• Object change listings
((

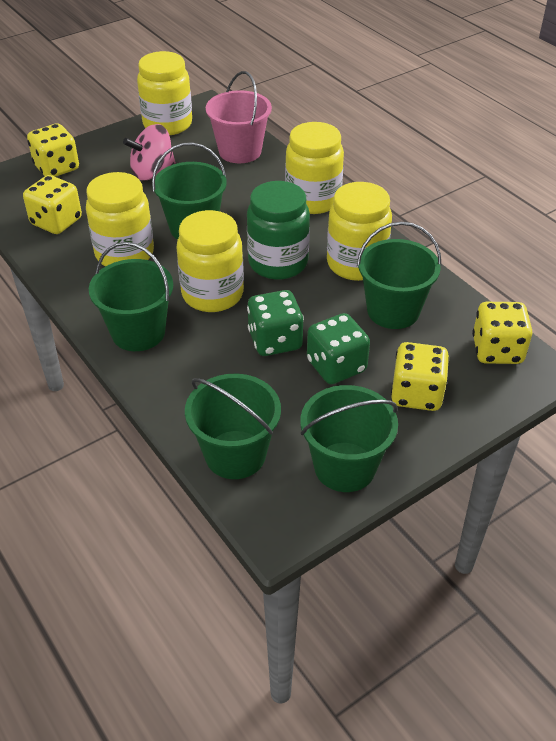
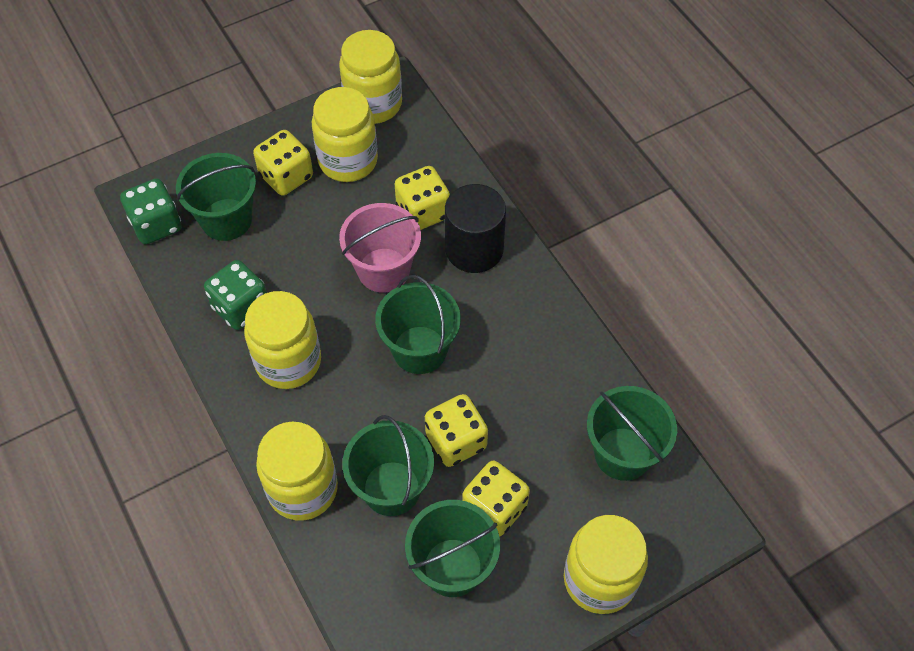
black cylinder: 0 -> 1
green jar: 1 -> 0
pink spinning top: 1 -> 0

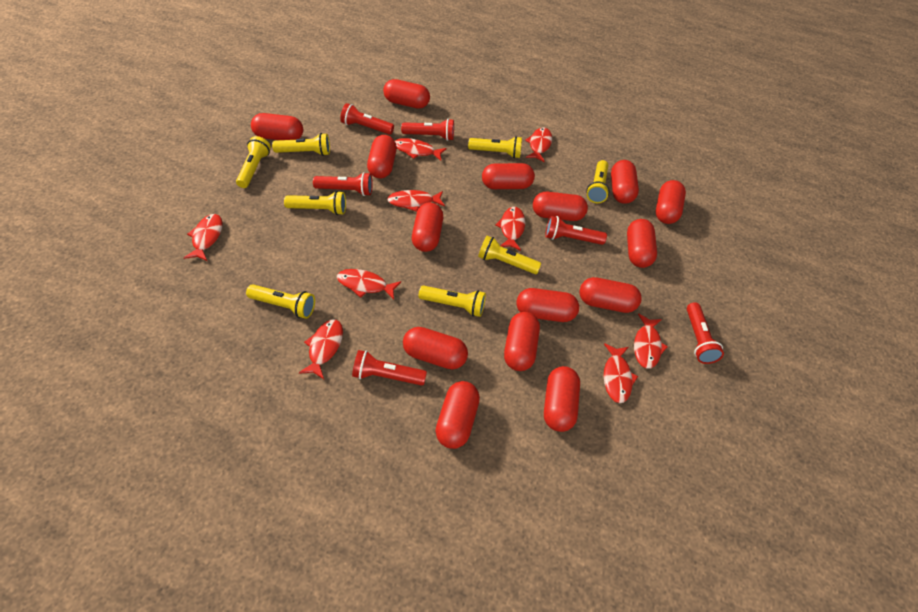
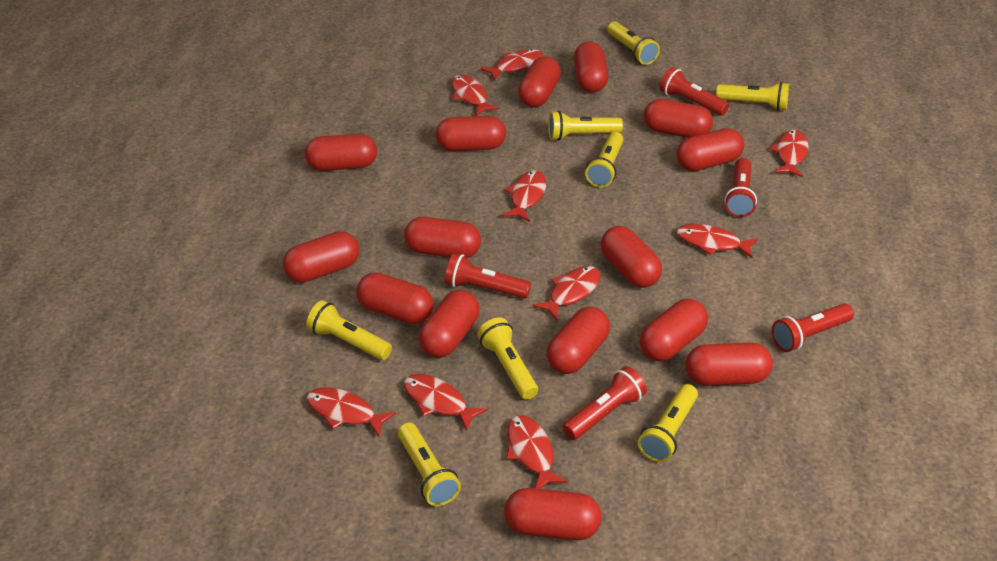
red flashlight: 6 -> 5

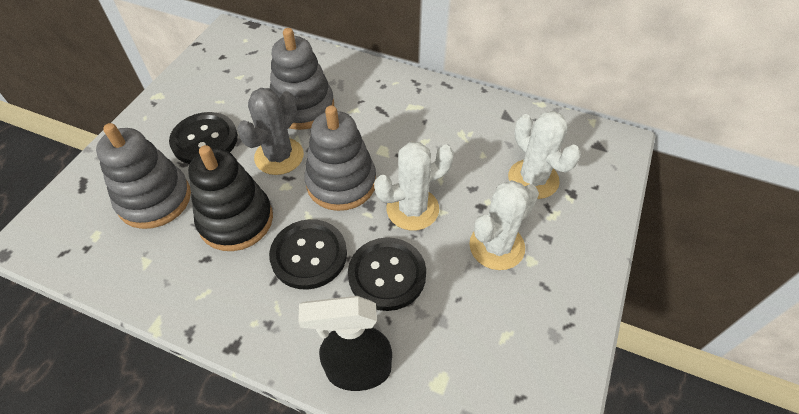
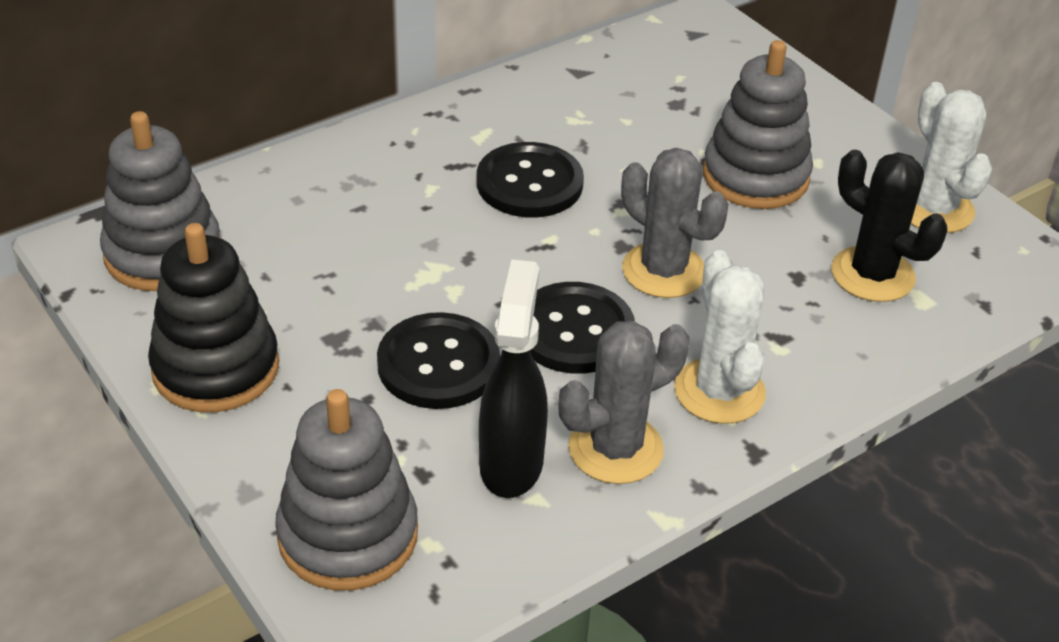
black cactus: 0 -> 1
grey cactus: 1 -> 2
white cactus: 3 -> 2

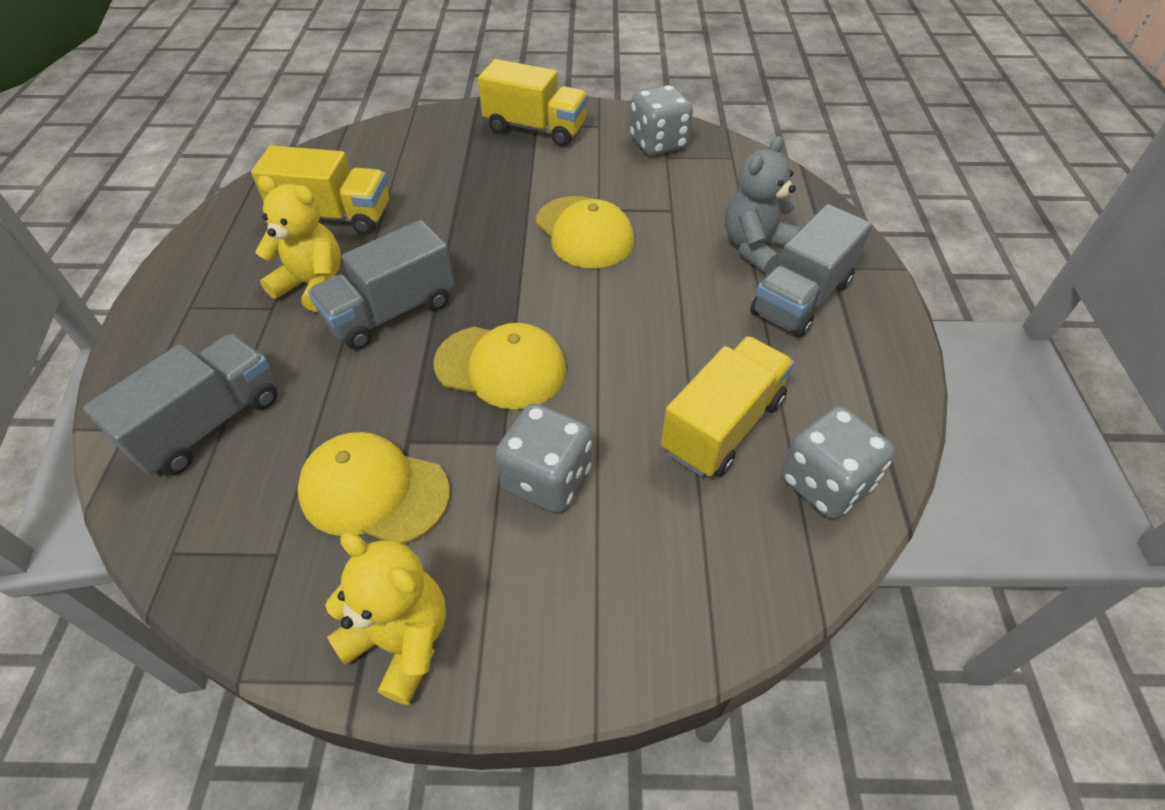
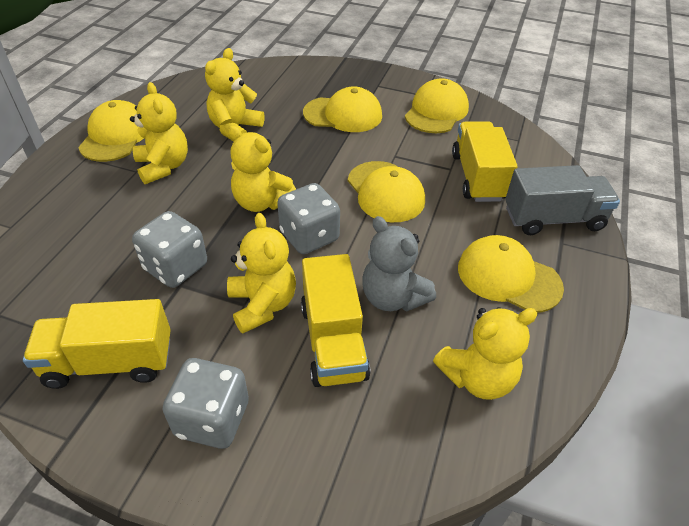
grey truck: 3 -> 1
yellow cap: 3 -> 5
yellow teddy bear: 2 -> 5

))

• Work required
Your answer must be an exact copy of the records, minus any pictures.

• Written solution
black cylinder: 0 -> 1
green jar: 1 -> 0
pink spinning top: 1 -> 0

red flashlight: 6 -> 5

black cactus: 0 -> 1
grey cactus: 1 -> 2
white cactus: 3 -> 2

grey truck: 3 -> 1
yellow cap: 3 -> 5
yellow teddy bear: 2 -> 5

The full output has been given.